## What the task requires
Reproduce the lines below with every instance of "team" swapped for "side" and nothing else altered.

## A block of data
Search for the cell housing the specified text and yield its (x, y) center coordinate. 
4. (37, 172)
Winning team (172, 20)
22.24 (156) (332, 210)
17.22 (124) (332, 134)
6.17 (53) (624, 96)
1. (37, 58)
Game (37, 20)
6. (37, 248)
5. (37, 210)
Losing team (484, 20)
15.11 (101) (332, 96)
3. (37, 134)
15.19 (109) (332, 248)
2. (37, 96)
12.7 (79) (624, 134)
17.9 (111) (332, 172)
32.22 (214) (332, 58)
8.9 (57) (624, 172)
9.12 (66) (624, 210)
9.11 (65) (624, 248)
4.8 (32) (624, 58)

## Result of this exercise
Search for the cell housing the specified text and yield its (x, y) center coordinate. 
4. (37, 172)
Winning side (172, 20)
22.24 (156) (332, 210)
17.22 (124) (332, 134)
6.17 (53) (624, 96)
1. (37, 58)
Game (37, 20)
6. (37, 248)
5. (37, 210)
Losing side (484, 20)
15.11 (101) (332, 96)
3. (37, 134)
15.19 (109) (332, 248)
2. (37, 96)
12.7 (79) (624, 134)
17.9 (111) (332, 172)
32.22 (214) (332, 58)
8.9 (57) (624, 172)
9.12 (66) (624, 210)
9.11 (65) (624, 248)
4.8 (32) (624, 58)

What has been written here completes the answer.